#### Exercise requirements
Give again the lines of the data from its first line through the line with "yellow diamond: (130, 275)". Change nothing.

━━━━━ Extracted records

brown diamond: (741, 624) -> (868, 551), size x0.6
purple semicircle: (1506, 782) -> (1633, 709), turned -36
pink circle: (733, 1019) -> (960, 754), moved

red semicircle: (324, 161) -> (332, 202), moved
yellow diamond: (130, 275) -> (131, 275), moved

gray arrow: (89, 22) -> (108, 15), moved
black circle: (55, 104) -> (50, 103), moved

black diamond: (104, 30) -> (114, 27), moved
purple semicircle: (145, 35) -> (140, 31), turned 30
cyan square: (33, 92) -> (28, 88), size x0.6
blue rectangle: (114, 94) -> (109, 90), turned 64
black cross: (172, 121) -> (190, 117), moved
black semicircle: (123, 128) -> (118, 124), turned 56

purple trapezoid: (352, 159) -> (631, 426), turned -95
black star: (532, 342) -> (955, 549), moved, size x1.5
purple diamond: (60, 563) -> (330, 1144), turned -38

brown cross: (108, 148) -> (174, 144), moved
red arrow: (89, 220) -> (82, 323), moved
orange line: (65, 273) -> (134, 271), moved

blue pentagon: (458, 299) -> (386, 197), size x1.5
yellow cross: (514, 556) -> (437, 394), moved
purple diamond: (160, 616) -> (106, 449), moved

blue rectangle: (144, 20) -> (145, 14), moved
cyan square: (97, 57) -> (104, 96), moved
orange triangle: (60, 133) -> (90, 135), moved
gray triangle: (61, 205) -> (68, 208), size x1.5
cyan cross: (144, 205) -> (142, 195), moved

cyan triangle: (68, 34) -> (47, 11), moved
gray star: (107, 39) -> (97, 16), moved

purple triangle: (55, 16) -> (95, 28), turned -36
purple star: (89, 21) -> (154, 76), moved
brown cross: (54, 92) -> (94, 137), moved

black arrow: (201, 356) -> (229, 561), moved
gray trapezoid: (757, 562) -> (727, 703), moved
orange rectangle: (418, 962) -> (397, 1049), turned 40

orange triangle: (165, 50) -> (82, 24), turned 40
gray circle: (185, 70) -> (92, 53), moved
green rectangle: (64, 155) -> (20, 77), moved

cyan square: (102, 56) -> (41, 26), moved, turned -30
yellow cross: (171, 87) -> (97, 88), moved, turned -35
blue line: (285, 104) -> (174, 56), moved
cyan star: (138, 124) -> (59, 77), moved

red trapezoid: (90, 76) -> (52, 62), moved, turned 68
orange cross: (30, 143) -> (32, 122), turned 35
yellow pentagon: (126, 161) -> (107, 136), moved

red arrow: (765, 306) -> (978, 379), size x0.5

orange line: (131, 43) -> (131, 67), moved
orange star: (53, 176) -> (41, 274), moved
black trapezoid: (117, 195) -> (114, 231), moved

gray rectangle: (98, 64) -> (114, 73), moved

━━━━━━━━━━

#### Task output
brown diamond: (741, 624) -> (868, 551), size x0.6
purple semicircle: (1506, 782) -> (1633, 709), turned -36
pink circle: (733, 1019) -> (960, 754), moved

red semicircle: (324, 161) -> (332, 202), moved
yellow diamond: (130, 275) -> (131, 275), moved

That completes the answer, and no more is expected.